─── Data extracts

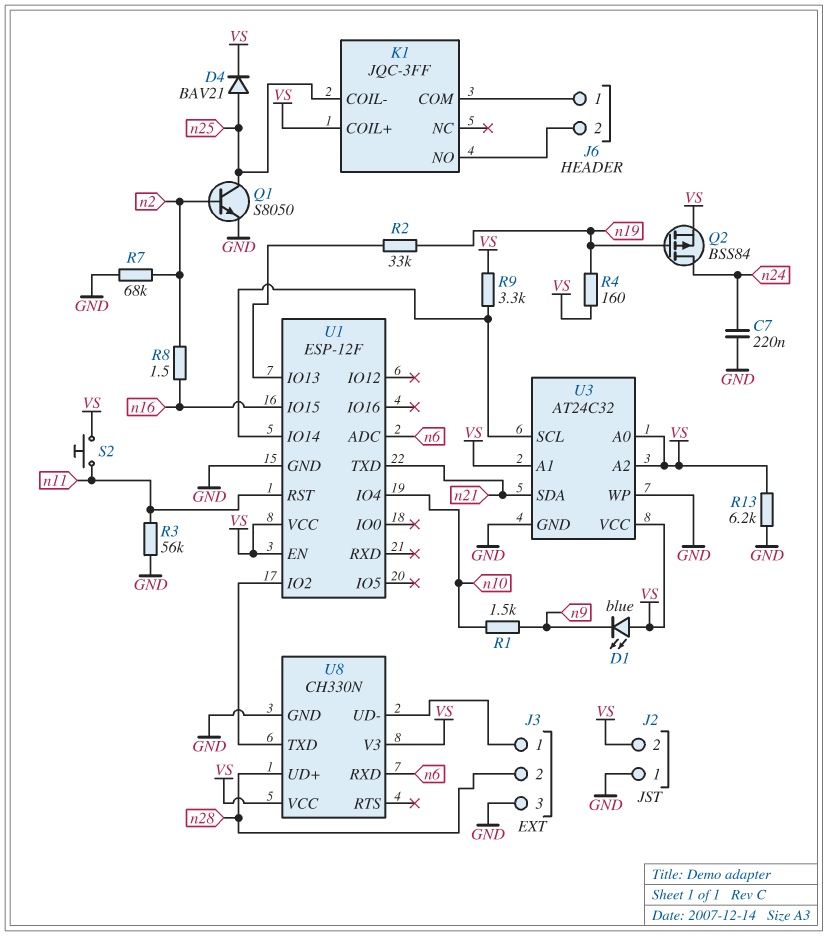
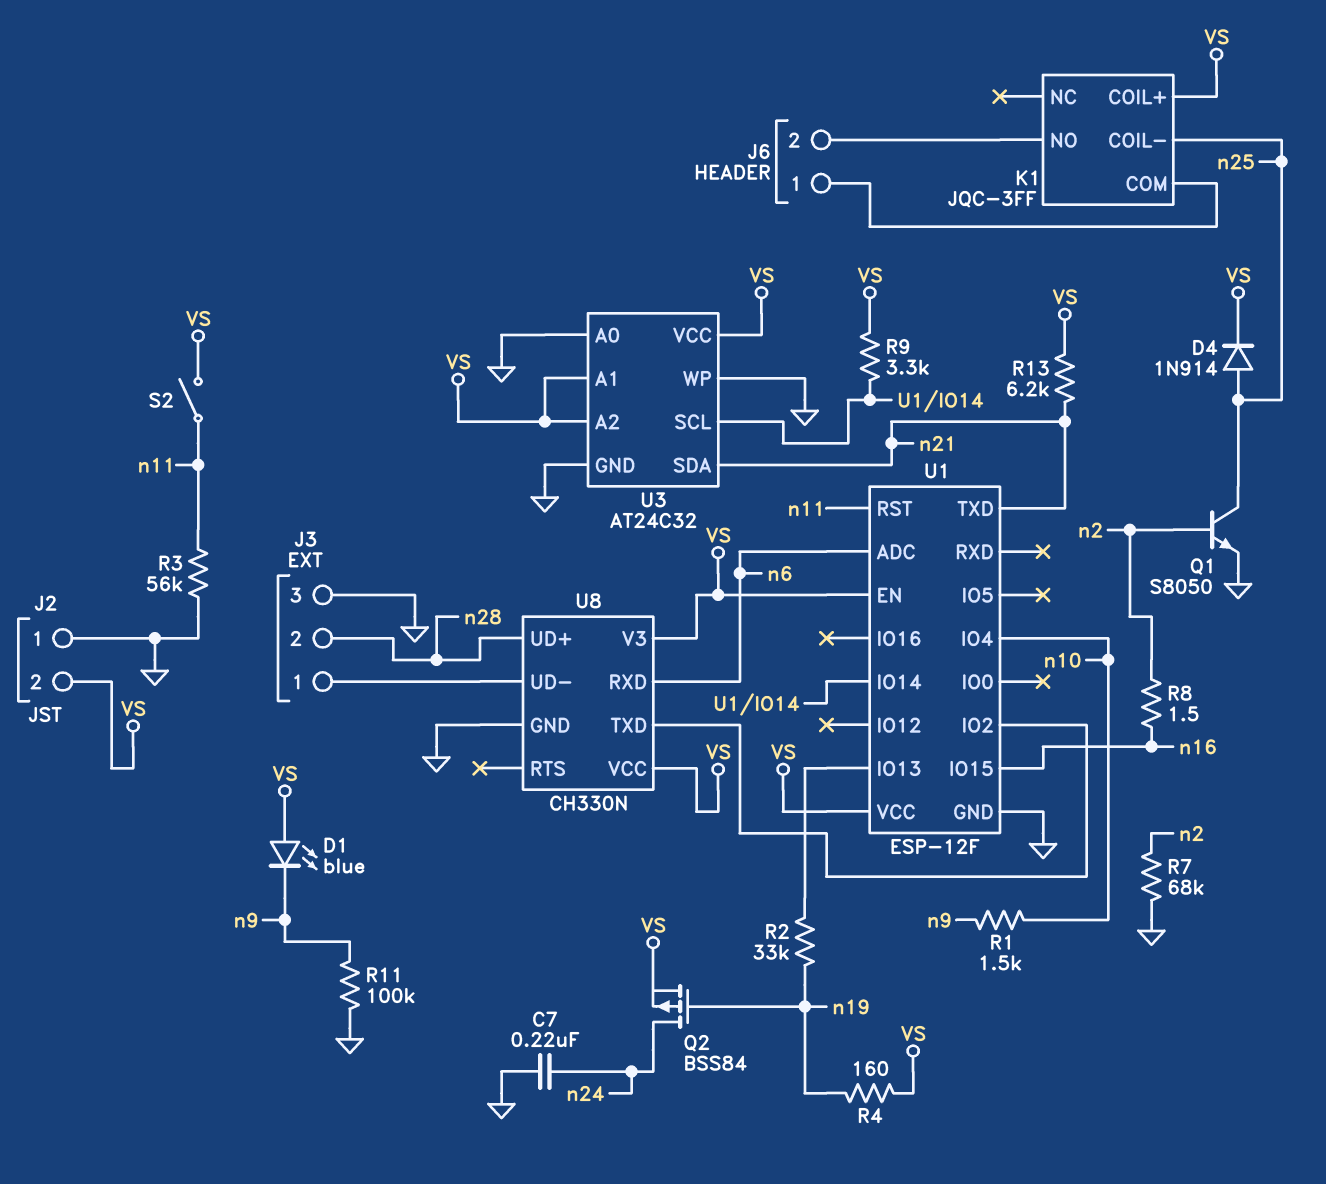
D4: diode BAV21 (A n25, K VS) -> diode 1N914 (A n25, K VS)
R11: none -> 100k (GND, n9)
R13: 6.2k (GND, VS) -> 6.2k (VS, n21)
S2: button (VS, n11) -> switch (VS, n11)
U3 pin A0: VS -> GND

──────

Reproduce the whole listing verbatim and keep all pictures out of it.

D4: diode BAV21 (A n25, K VS) -> diode 1N914 (A n25, K VS)
R11: none -> 100k (GND, n9)
R13: 6.2k (GND, VS) -> 6.2k (VS, n21)
S2: button (VS, n11) -> switch (VS, n11)
U3 pin A0: VS -> GND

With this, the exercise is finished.